Exercise aim:
Using the data below, work out how many lines contain the word "degrees", then state that number without comment.

Given data:

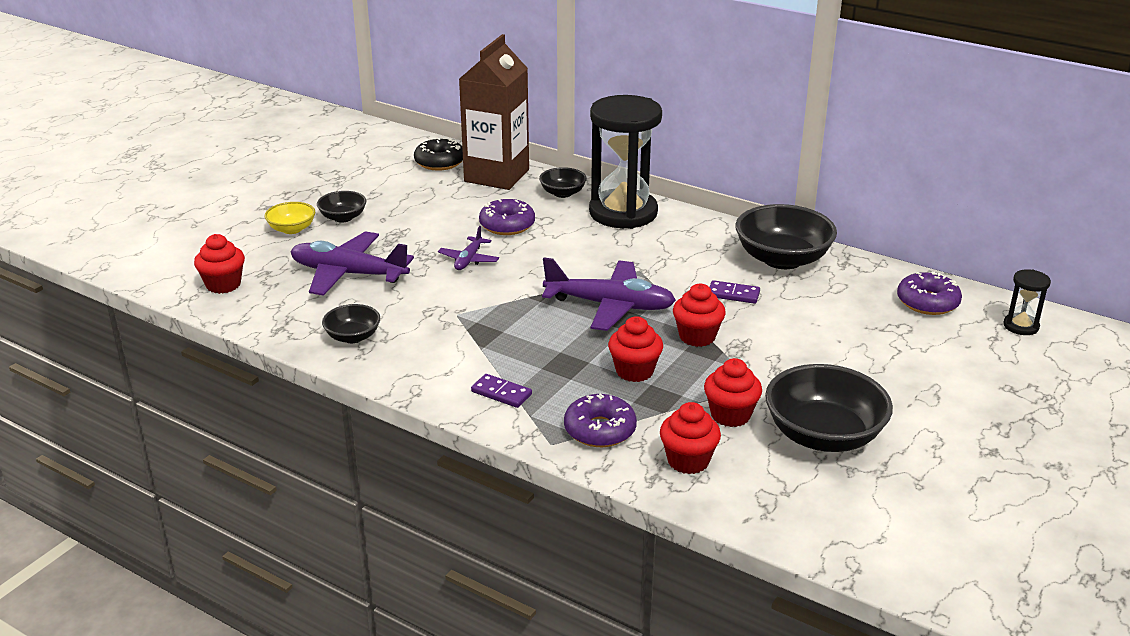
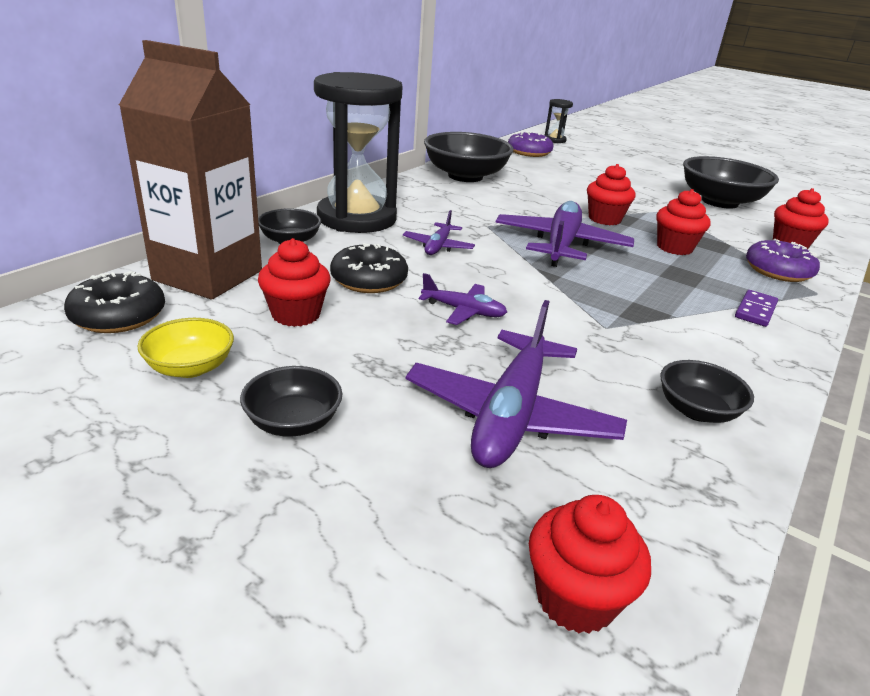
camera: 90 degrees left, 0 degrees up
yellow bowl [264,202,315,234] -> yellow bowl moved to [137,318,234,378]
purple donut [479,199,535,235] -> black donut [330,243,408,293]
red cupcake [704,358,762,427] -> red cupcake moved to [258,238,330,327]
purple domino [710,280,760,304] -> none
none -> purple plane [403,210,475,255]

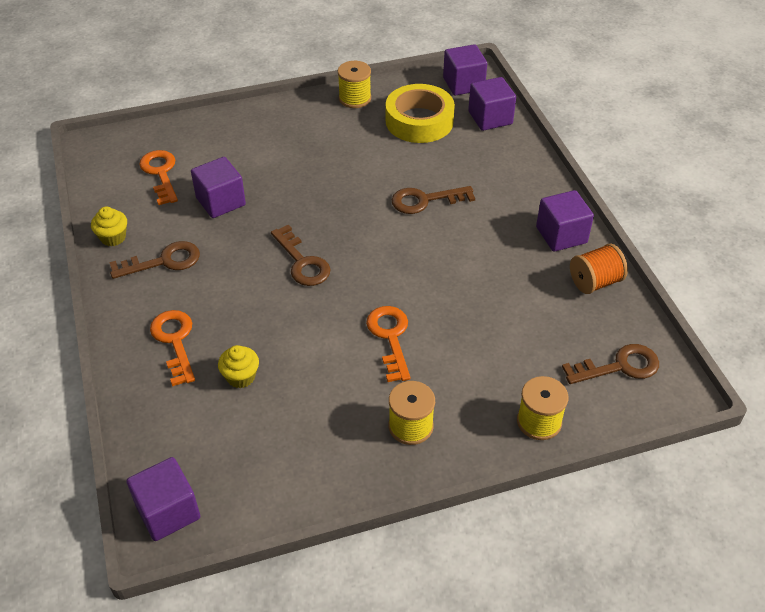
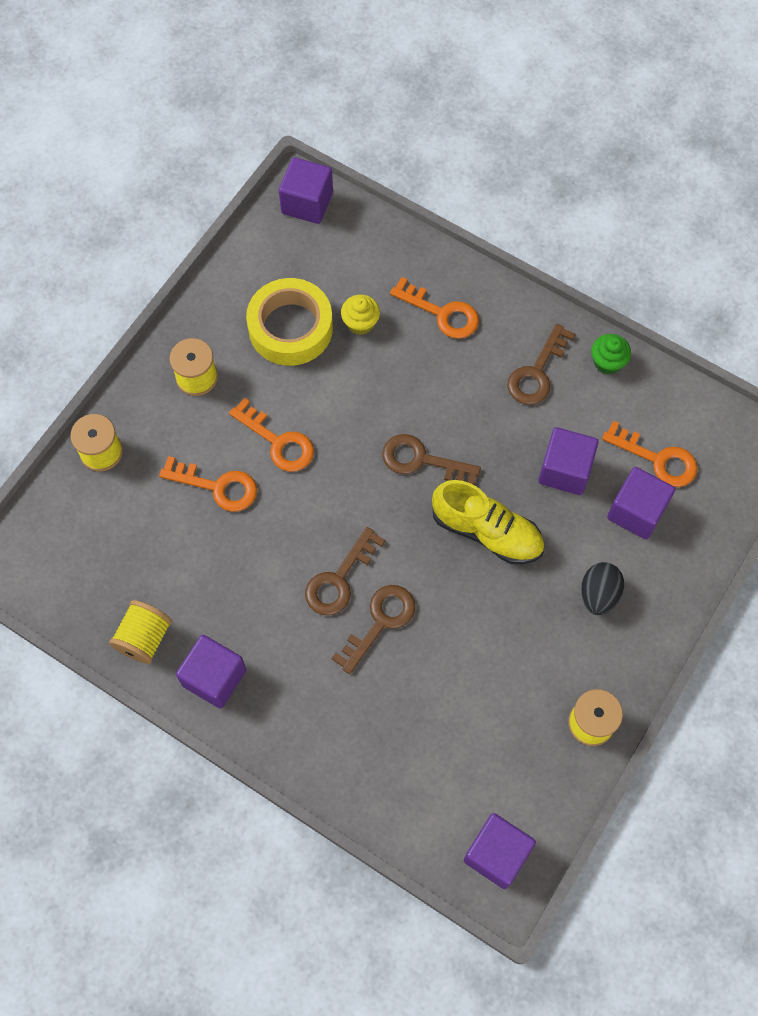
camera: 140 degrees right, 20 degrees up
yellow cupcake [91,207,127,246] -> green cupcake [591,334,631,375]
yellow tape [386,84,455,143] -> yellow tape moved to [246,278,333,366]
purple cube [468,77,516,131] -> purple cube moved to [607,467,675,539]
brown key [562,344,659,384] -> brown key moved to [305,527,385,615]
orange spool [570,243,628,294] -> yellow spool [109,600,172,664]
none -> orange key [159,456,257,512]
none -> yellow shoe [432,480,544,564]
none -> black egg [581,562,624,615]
...
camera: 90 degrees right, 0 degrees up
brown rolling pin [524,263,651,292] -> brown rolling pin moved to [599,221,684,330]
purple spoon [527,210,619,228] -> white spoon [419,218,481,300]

Written solution:
3